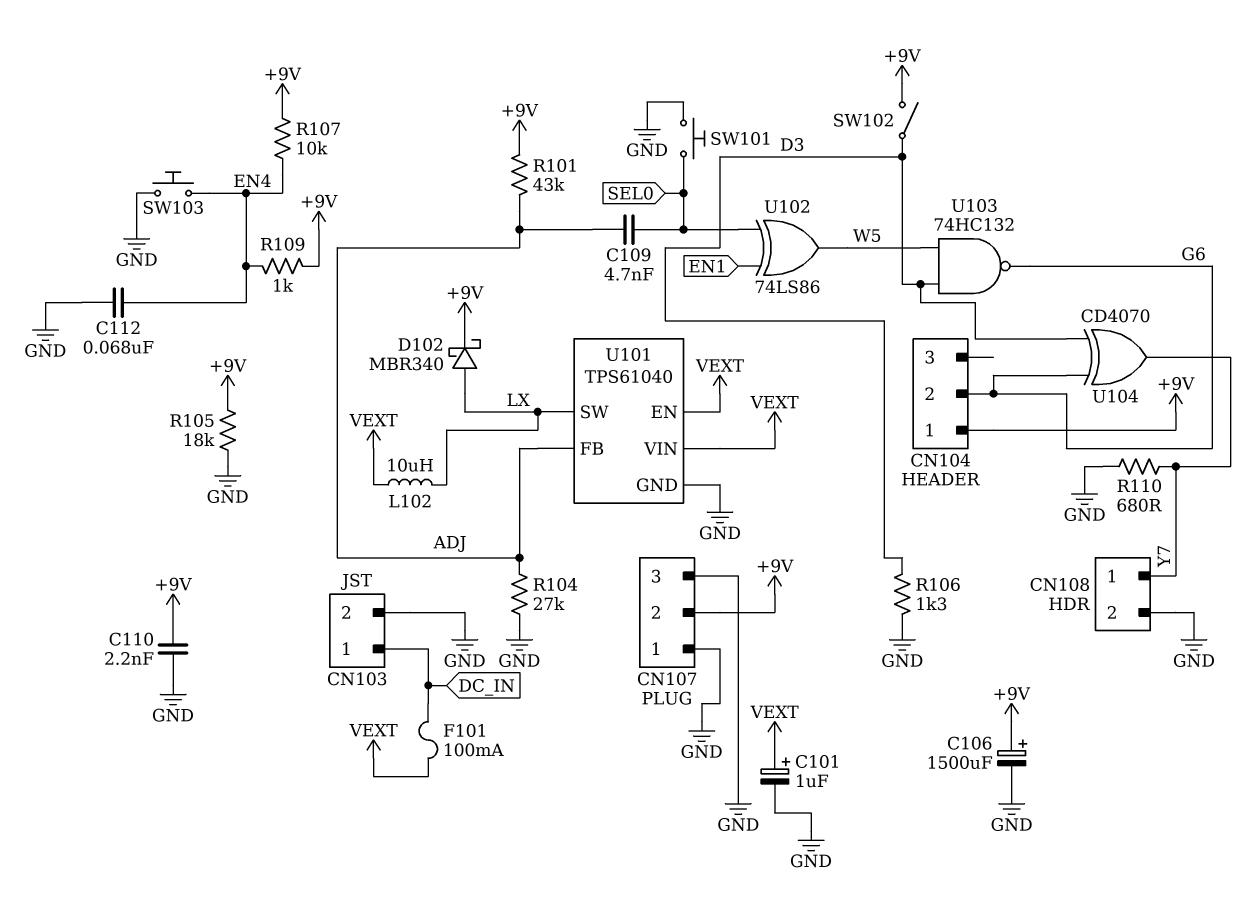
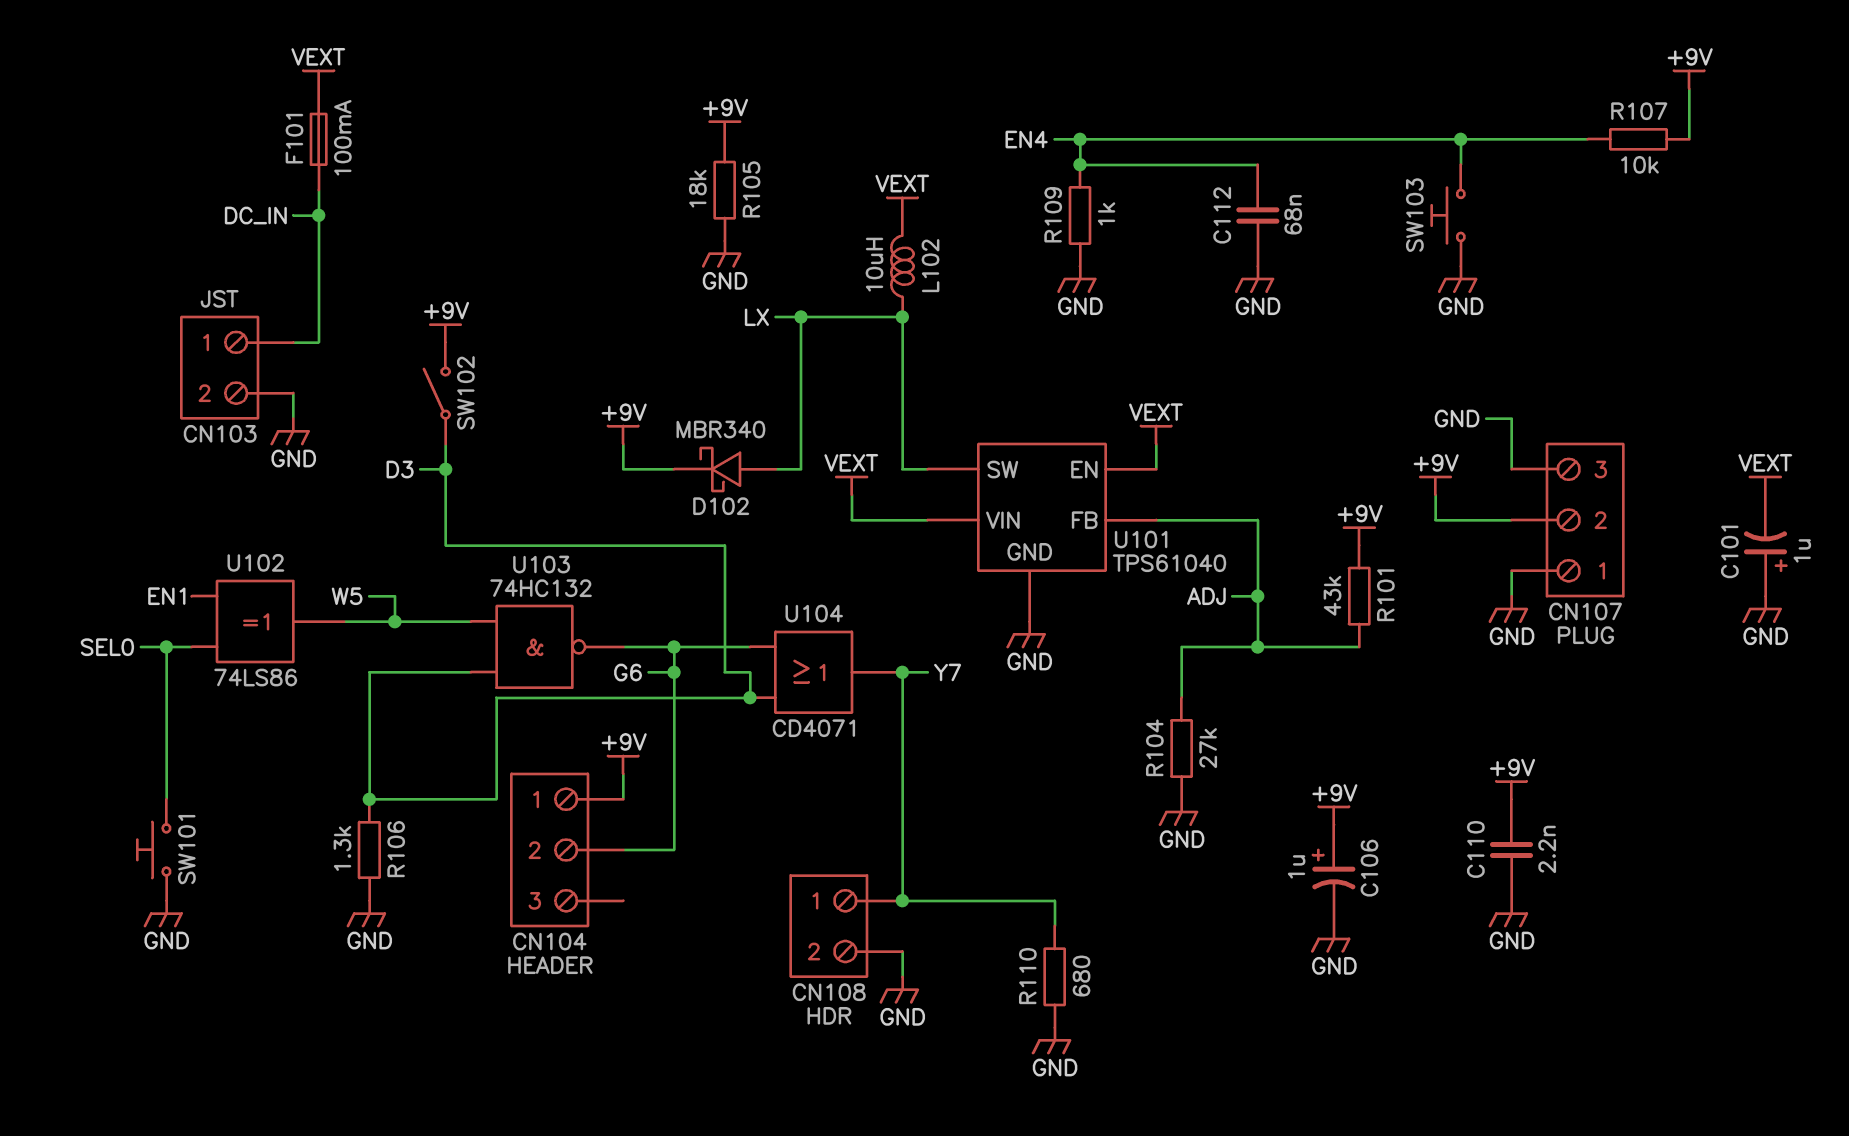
C101: 1uF (plus VEXT, minus GND) -> 1uF (plus GND, minus VEXT)
C106: 1500uF (plus +9V, minus GND) -> 1uF (plus +9V, minus GND)
C109: 4.7nF (ADJ, SEL0) -> none
R109: 1k (+9V, EN4) -> 1k (EN4, GND)
U104: XOR CD4070 (in D3, in G6, out Y7) -> OR CD4071 (in D3, in G6, out Y7)

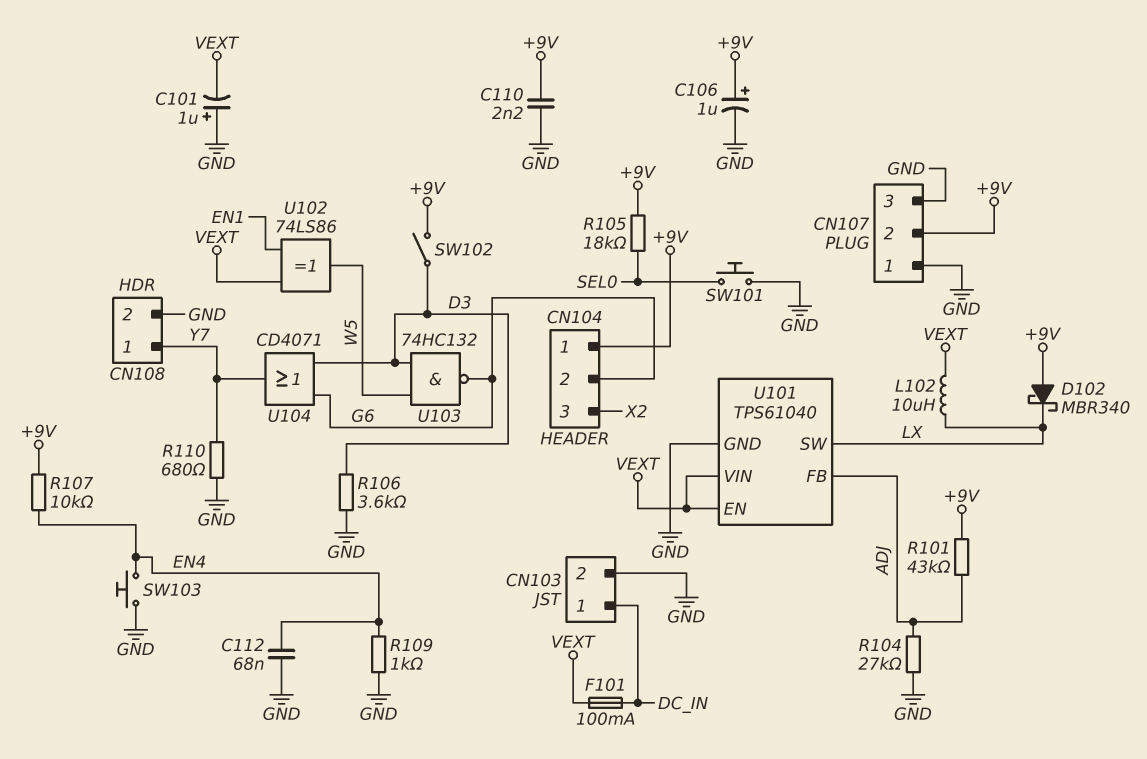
CN104 pin 3: none -> X2
D102: schottky MBR340 (A LX, K +9V) -> schottky MBR340 (A +9V, K LX)
R105: 18k (+9V, GND) -> 18k (+9V, SEL0)
R106: 1.3k (D3, GND) -> 3.6k (D3, GND)
U102: XOR 74LS86 (in EN1, in SEL0, out W5) -> XOR 74LS86 (in EN1, in VEXT, out W5)

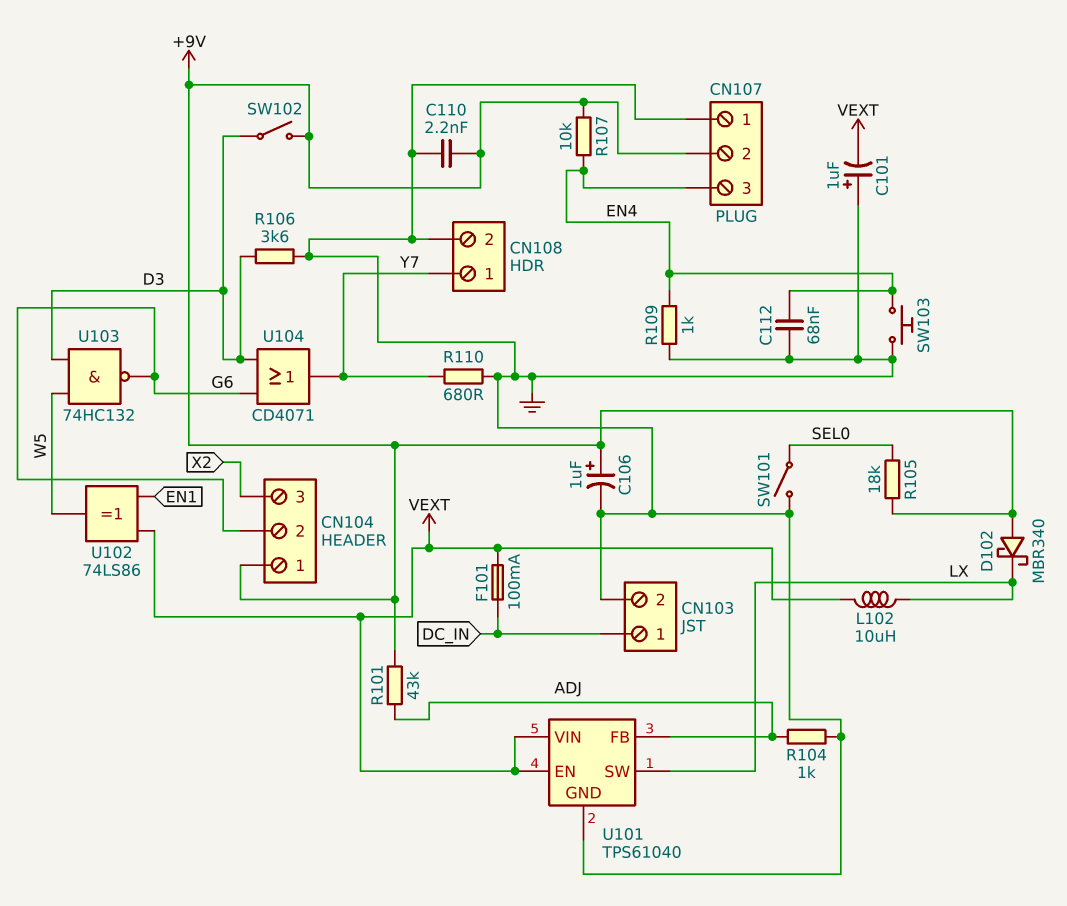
CN107 pin 3: GND -> EN4
R104: 27k (ADJ, GND) -> 1k (ADJ, GND)
SW101: button (GND, SEL0) -> switch (GND, SEL0)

***

◆ **Task directions**:
Go through the entries above and tally each line that has the word "minus"; reply with the tally and nothing else.

◆ **Finished exercise**:
2